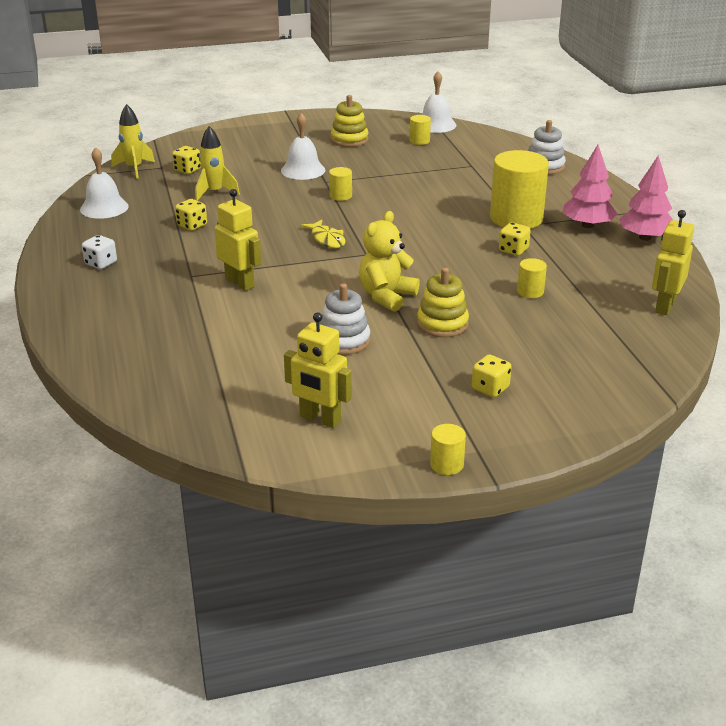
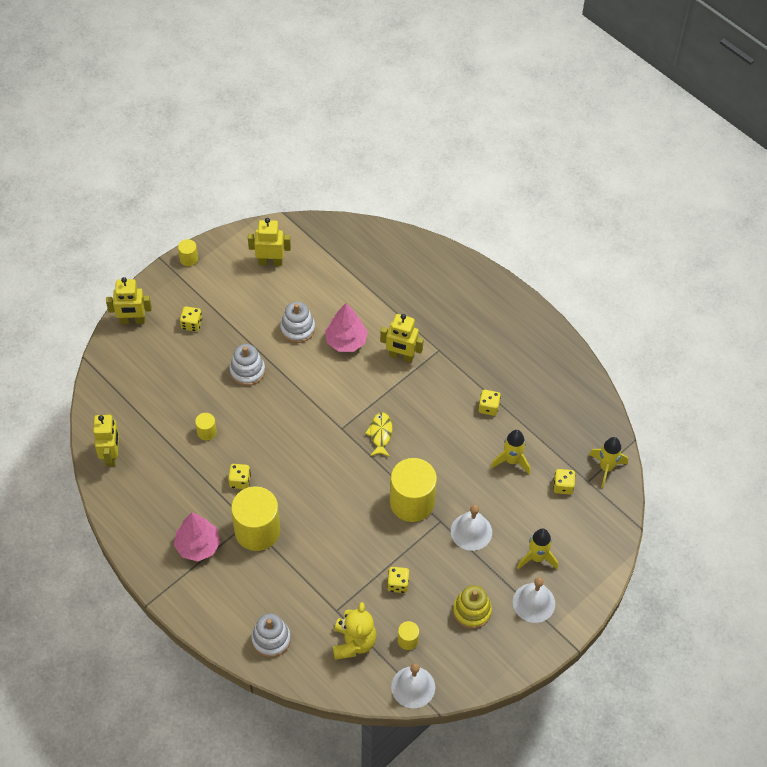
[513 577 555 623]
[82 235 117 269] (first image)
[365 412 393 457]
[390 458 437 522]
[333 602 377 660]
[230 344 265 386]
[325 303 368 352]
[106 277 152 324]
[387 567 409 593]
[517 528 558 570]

--------------------

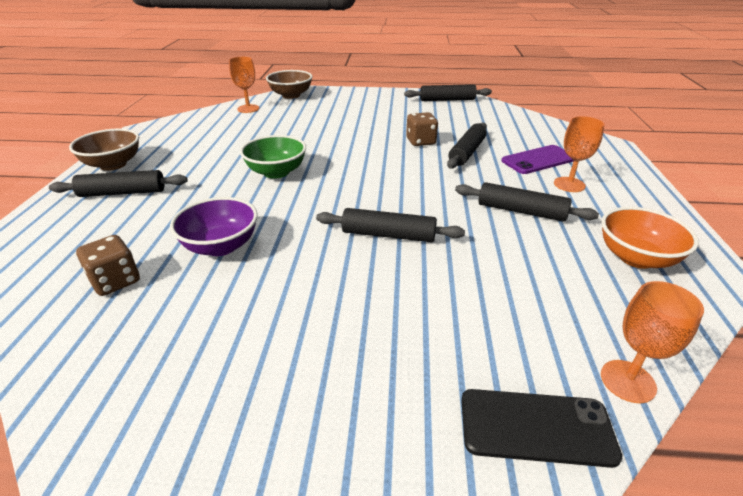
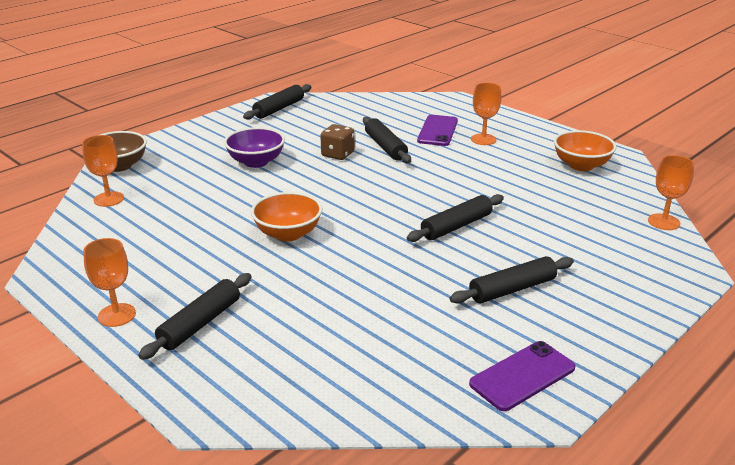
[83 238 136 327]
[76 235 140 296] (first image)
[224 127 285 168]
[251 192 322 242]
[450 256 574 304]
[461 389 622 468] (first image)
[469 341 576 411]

--------------------

#### WHAT THE EXERCISE ASKS
Given the data above, transcribe exactly the lines from the one containing "[76 235 140 296] (first image)" down to the one containing "[469 341 576 411]", and no others.

#### FINAL ANSWER
[76 235 140 296] (first image)
[224 127 285 168]
[251 192 322 242]
[450 256 574 304]
[461 389 622 468] (first image)
[469 341 576 411]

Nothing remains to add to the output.